● **RECORDS FOR THIS TASK**:
○ ○ ○ ○ ○ ○ ○
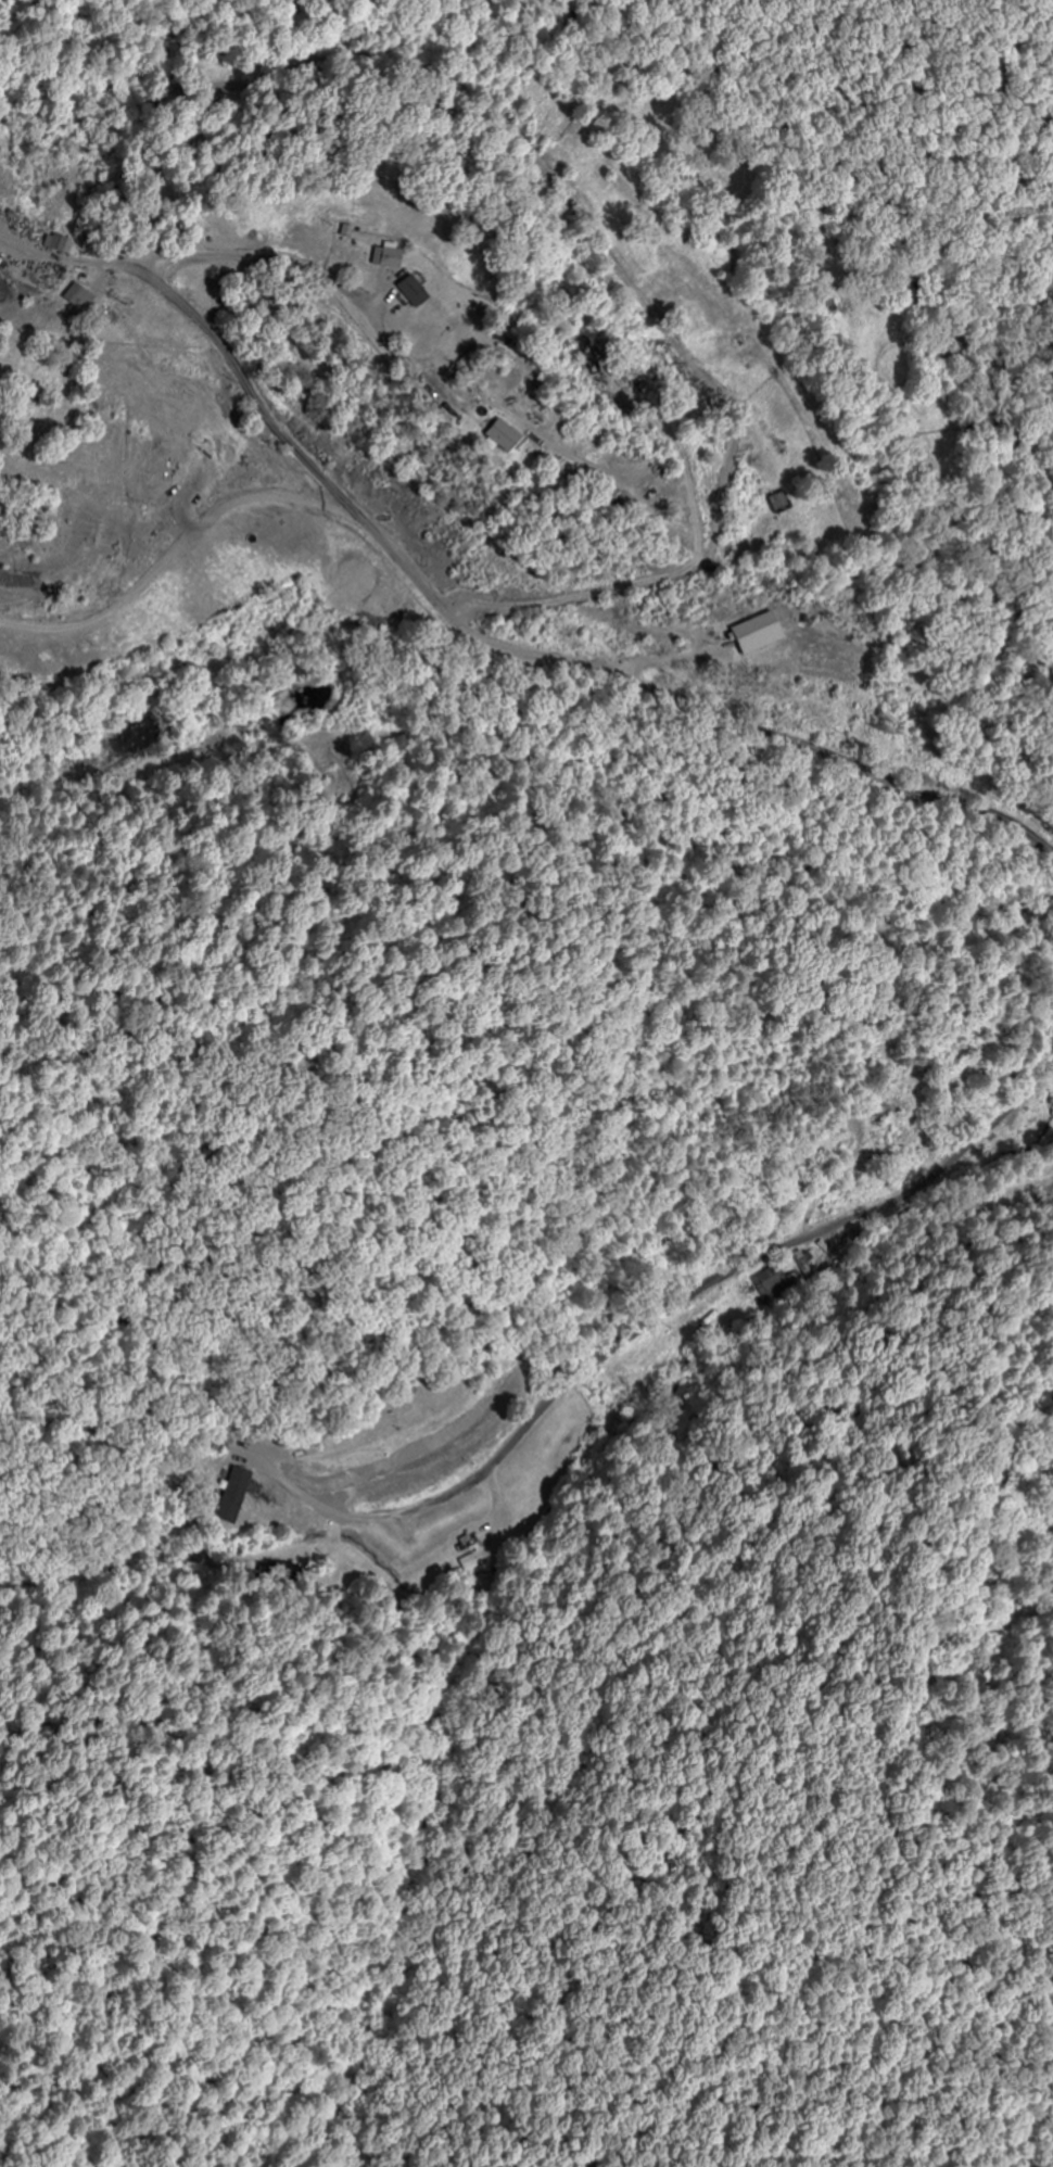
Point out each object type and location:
road: (340, 226)
building: (62, 243)
building: (393, 258)
building: (417, 292)
building: (90, 302)
building: (588, 357)
building: (514, 437)
building: (219, 444)
road: (181, 541)
building: (761, 634)
road: (479, 636)
building: (889, 1112)
building: (768, 1282)
road: (695, 1289)

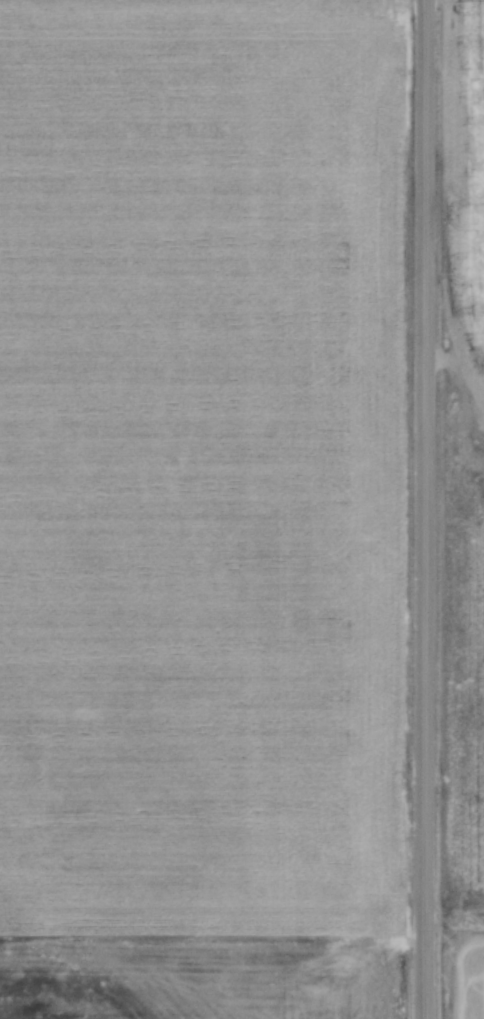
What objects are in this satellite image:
○ ○ ○ ○ ○ ○ ○
● **TASK INSTRUCTIONS**: Transcribe the whole listing above exactly and leave out the pictures.

● **ANSWER SECTION**:
Point out each object type and location:
road: (340, 226)
building: (62, 243)
building: (393, 258)
building: (417, 292)
building: (90, 302)
building: (588, 357)
building: (514, 437)
building: (219, 444)
road: (181, 541)
building: (761, 634)
road: (479, 636)
building: (889, 1112)
building: (768, 1282)
road: (695, 1289)

What objects are in this satellite image:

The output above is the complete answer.